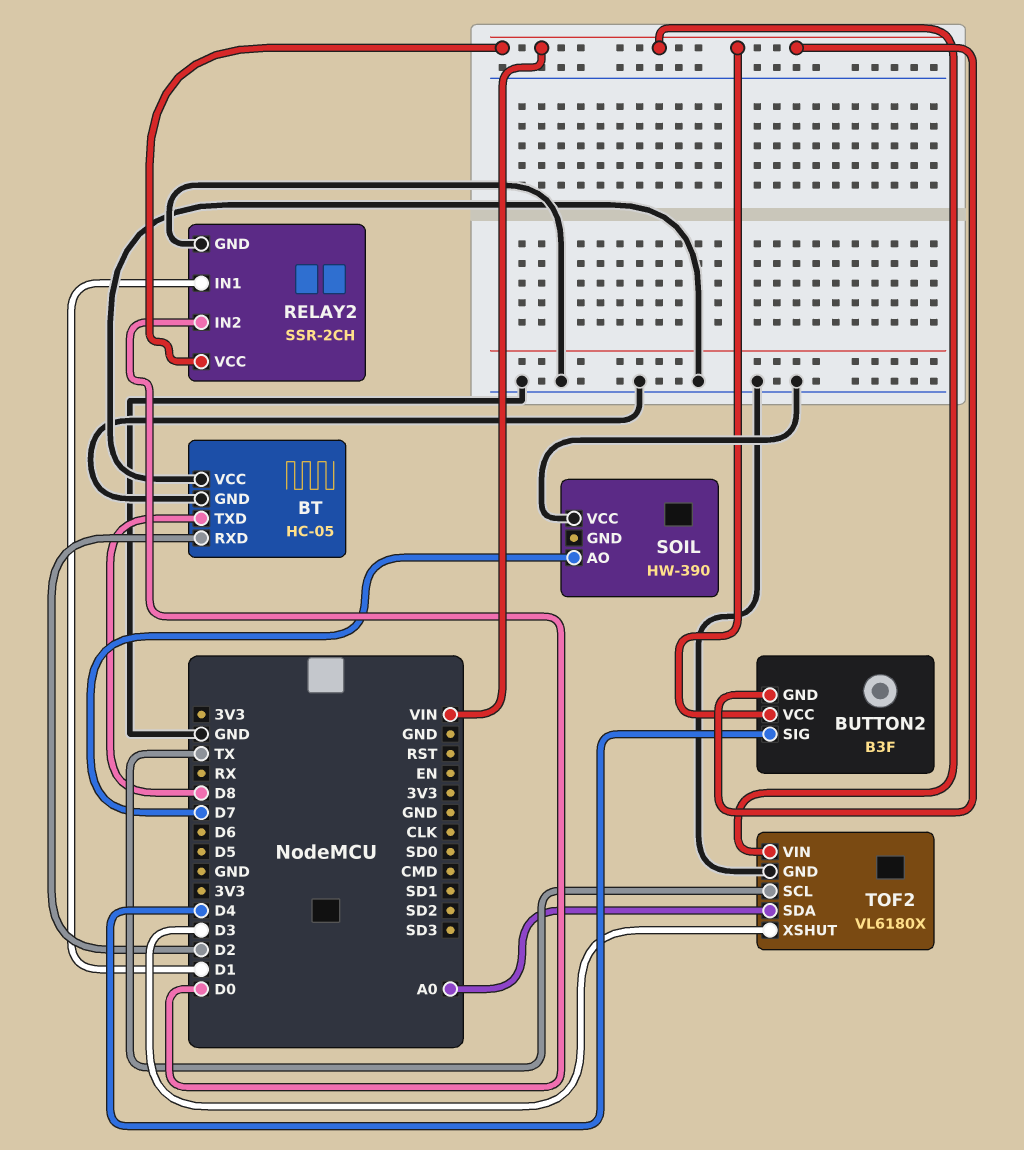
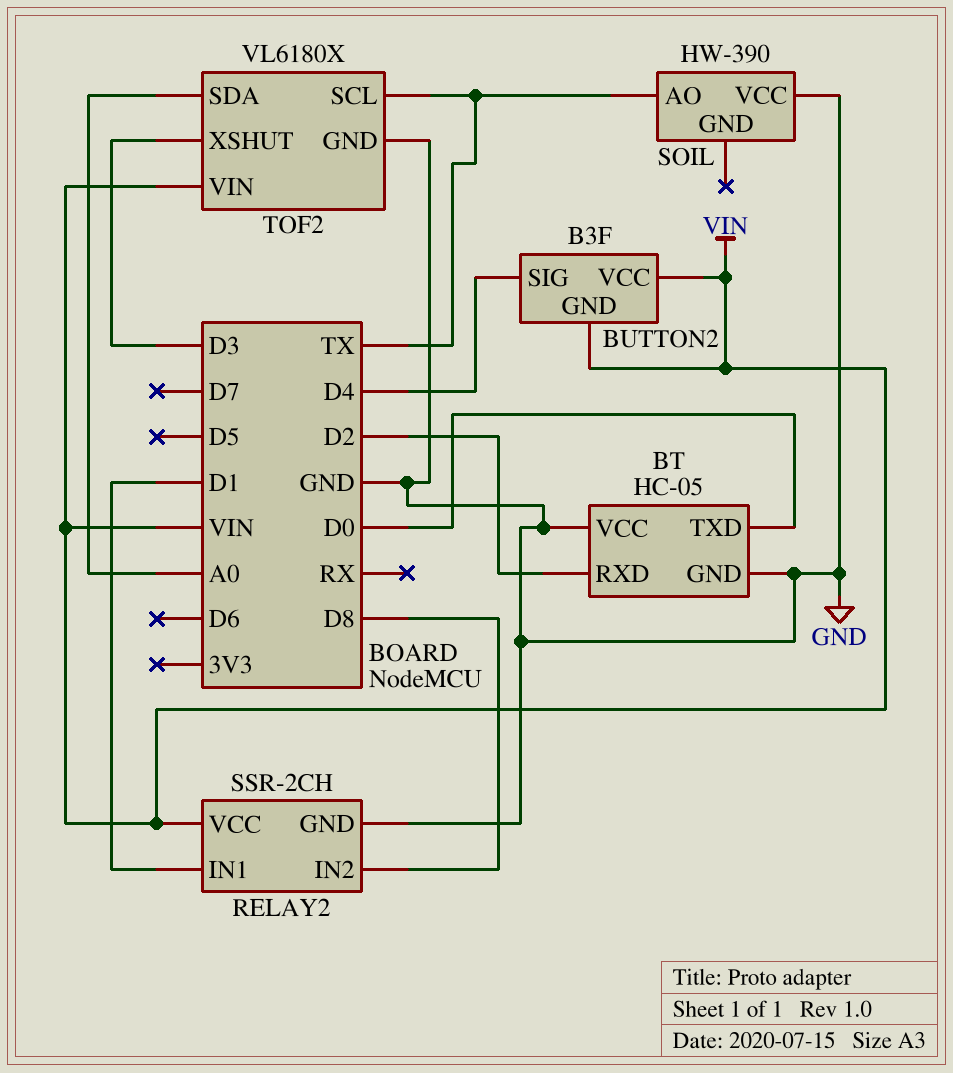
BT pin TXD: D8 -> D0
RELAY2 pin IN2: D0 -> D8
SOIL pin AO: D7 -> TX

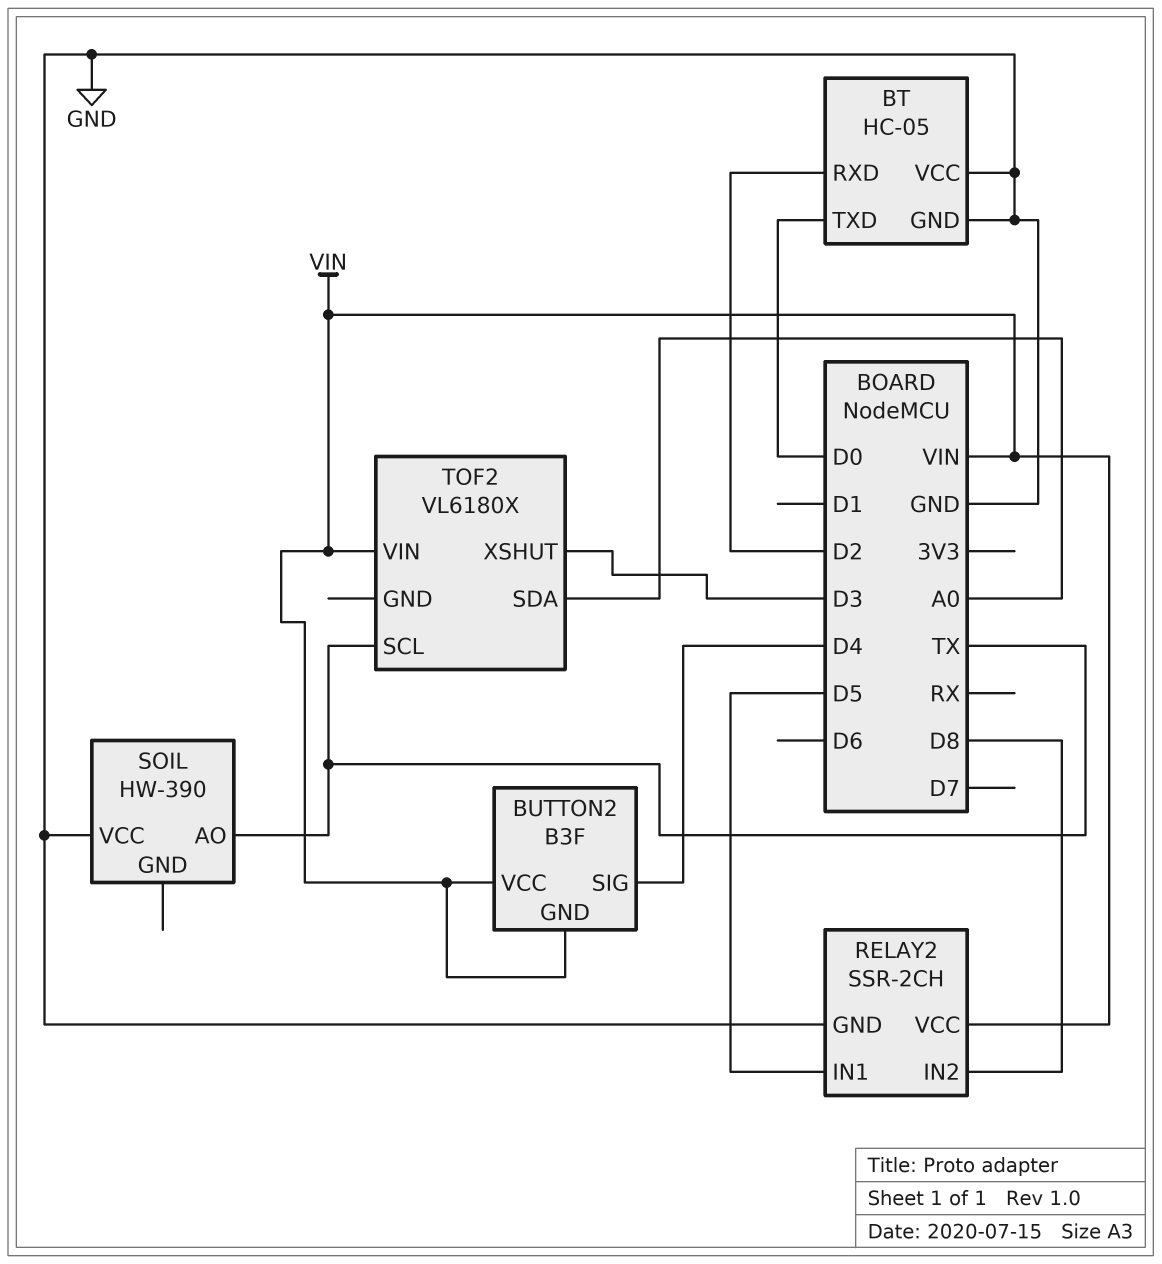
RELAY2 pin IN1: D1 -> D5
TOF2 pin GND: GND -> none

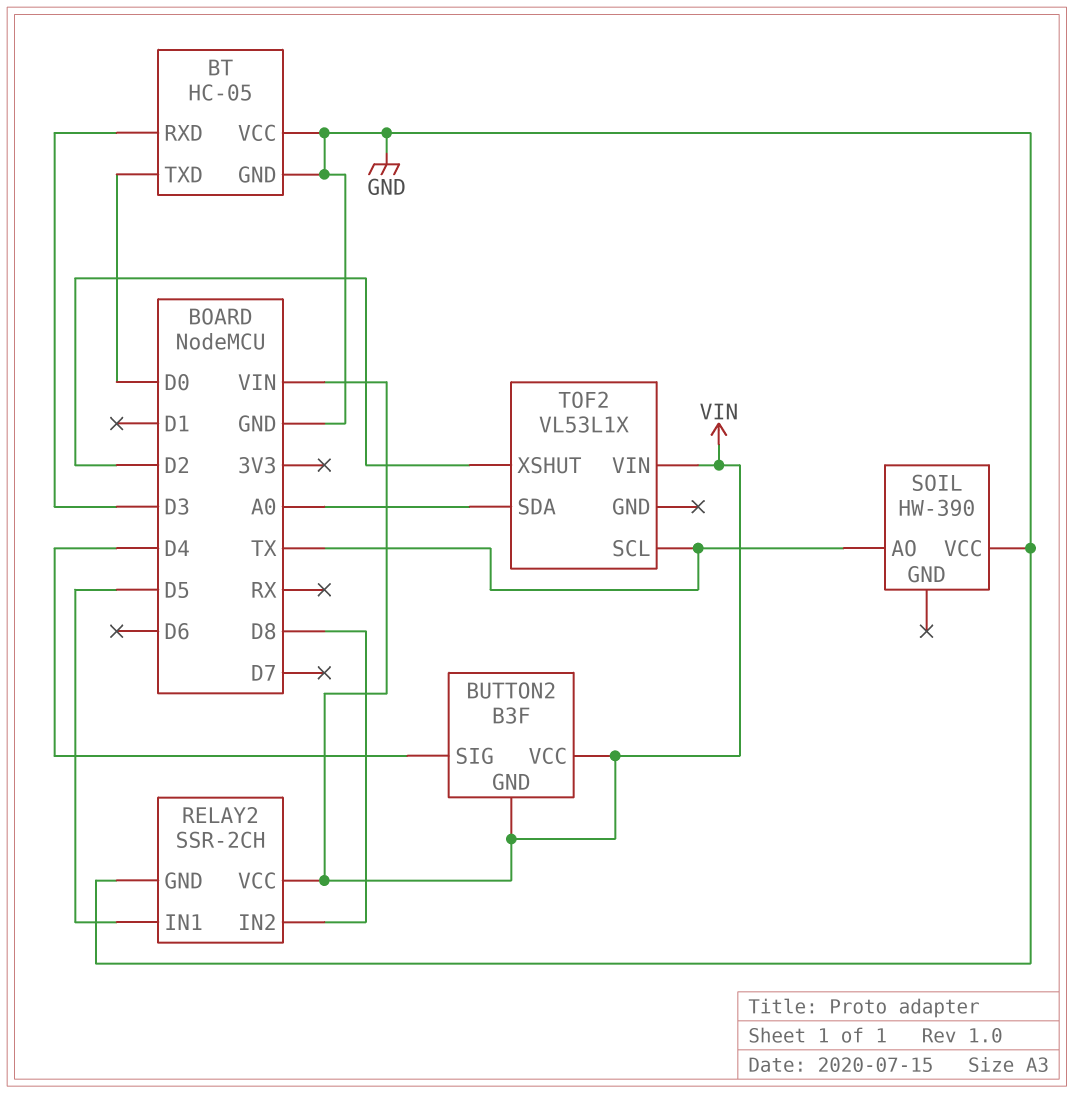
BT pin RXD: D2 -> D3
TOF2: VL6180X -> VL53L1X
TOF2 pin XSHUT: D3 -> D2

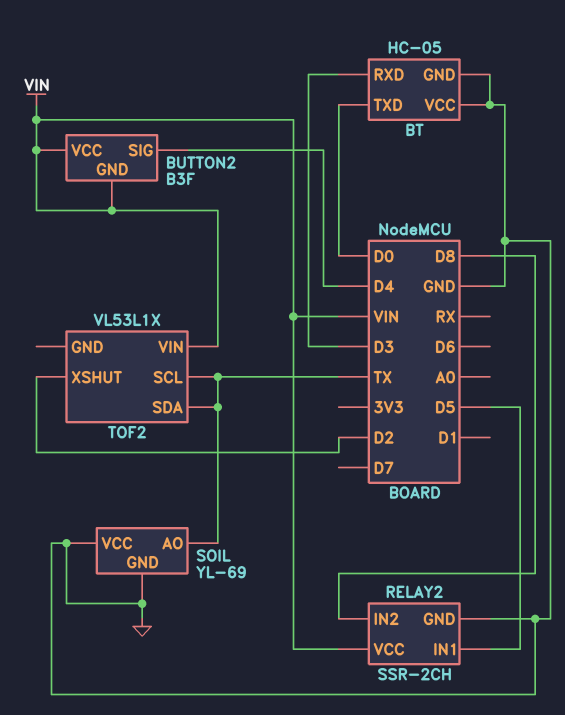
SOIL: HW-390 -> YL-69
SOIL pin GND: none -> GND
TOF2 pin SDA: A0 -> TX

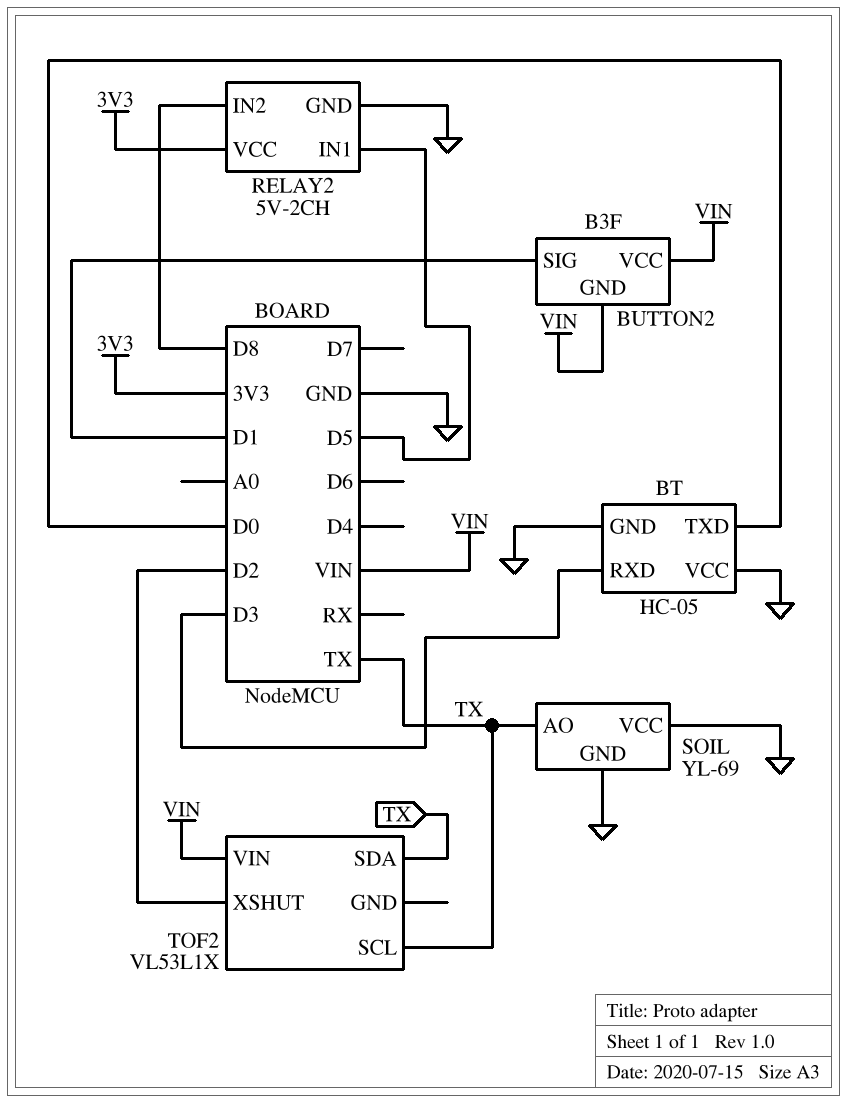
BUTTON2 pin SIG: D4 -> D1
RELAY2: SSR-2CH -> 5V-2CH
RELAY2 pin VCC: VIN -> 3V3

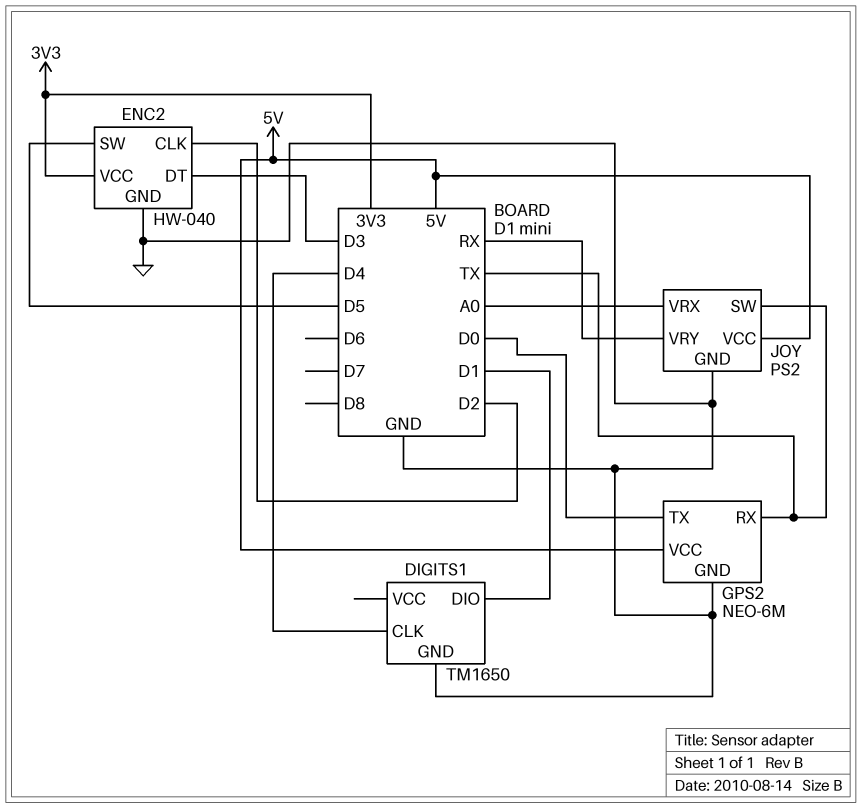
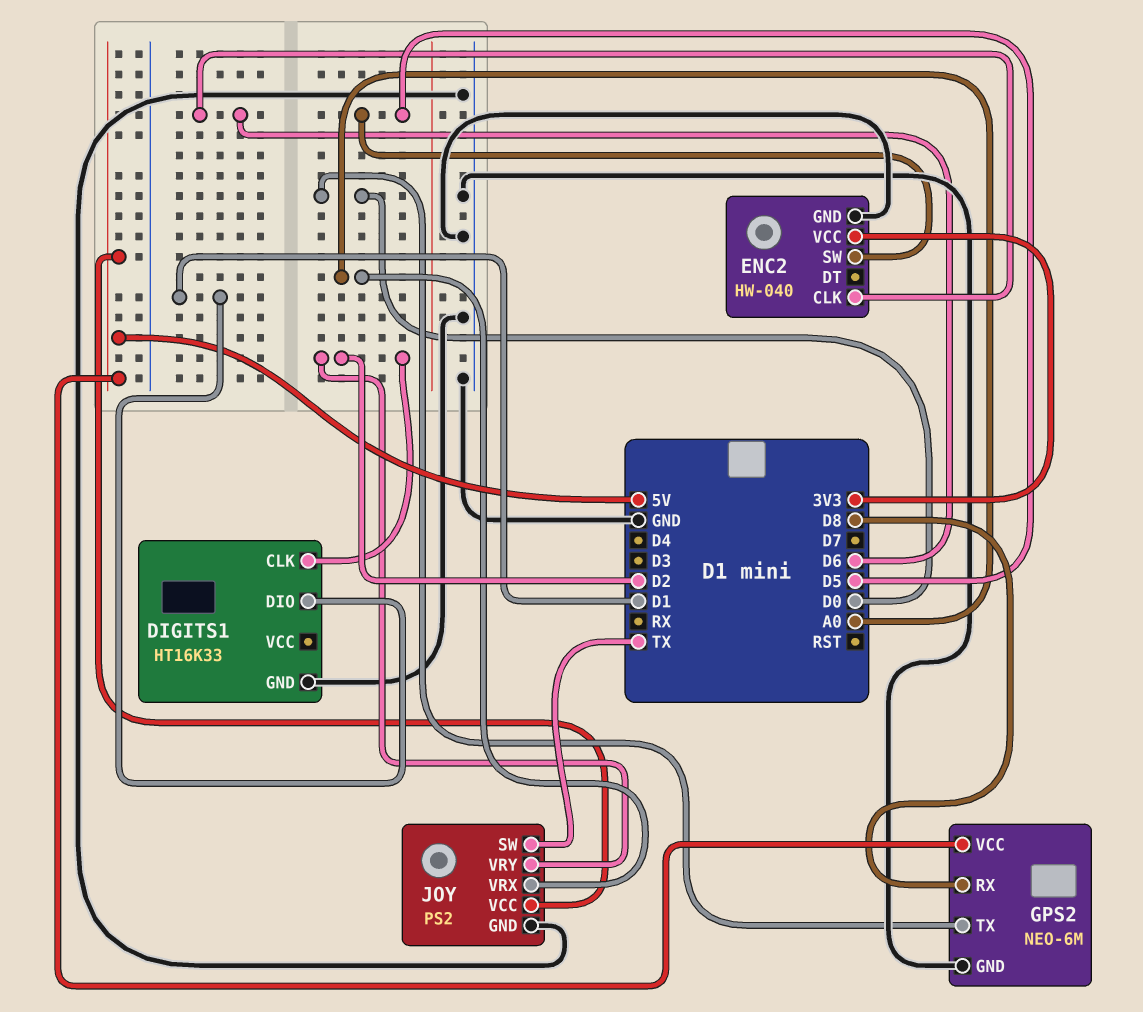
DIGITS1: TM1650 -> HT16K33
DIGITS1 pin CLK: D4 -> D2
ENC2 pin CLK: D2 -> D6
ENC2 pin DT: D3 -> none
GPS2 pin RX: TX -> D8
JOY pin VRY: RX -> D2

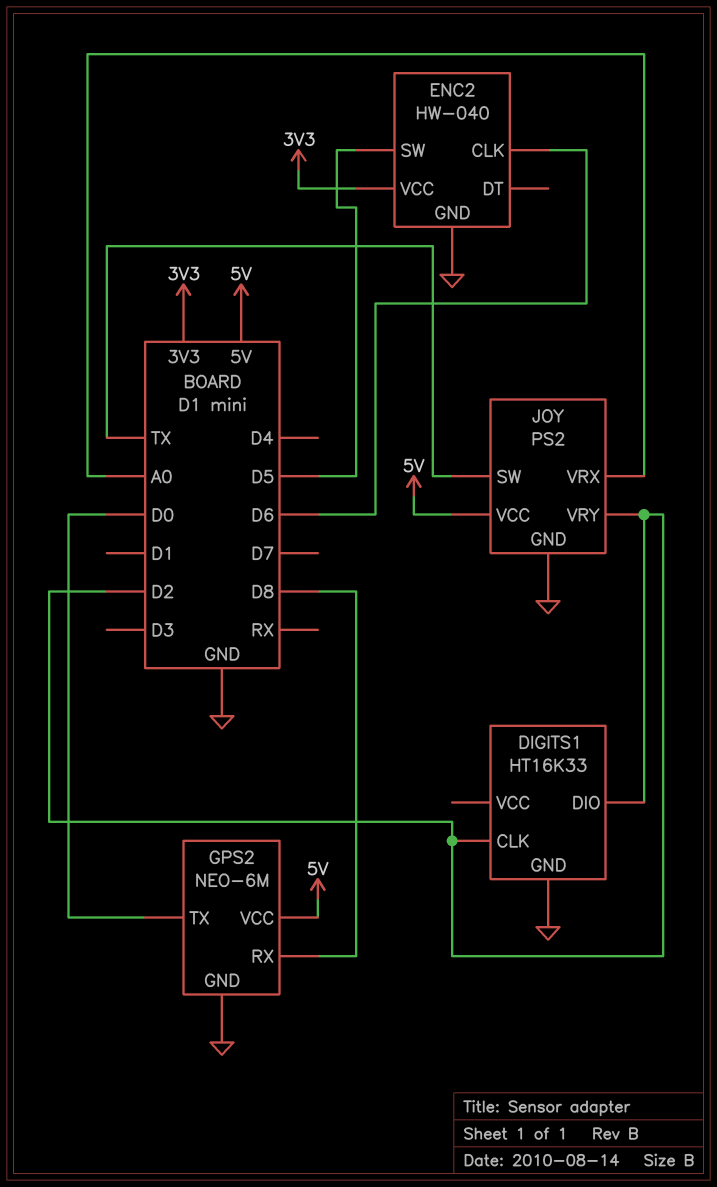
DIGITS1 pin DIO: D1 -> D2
----------------
# [WHAT YOU ARE ASKED TO DO]
Take the line with "DIGITS1: TM1650 -> HT16K33" and each line after it through the end of the material above, and reproduce them exactly, both ends included, without pictures.

# [RESULT]
DIGITS1: TM1650 -> HT16K33
DIGITS1 pin CLK: D4 -> D2
ENC2 pin CLK: D2 -> D6
ENC2 pin DT: D3 -> none
GPS2 pin RX: TX -> D8
JOY pin VRY: RX -> D2

DIGITS1 pin DIO: D1 -> D2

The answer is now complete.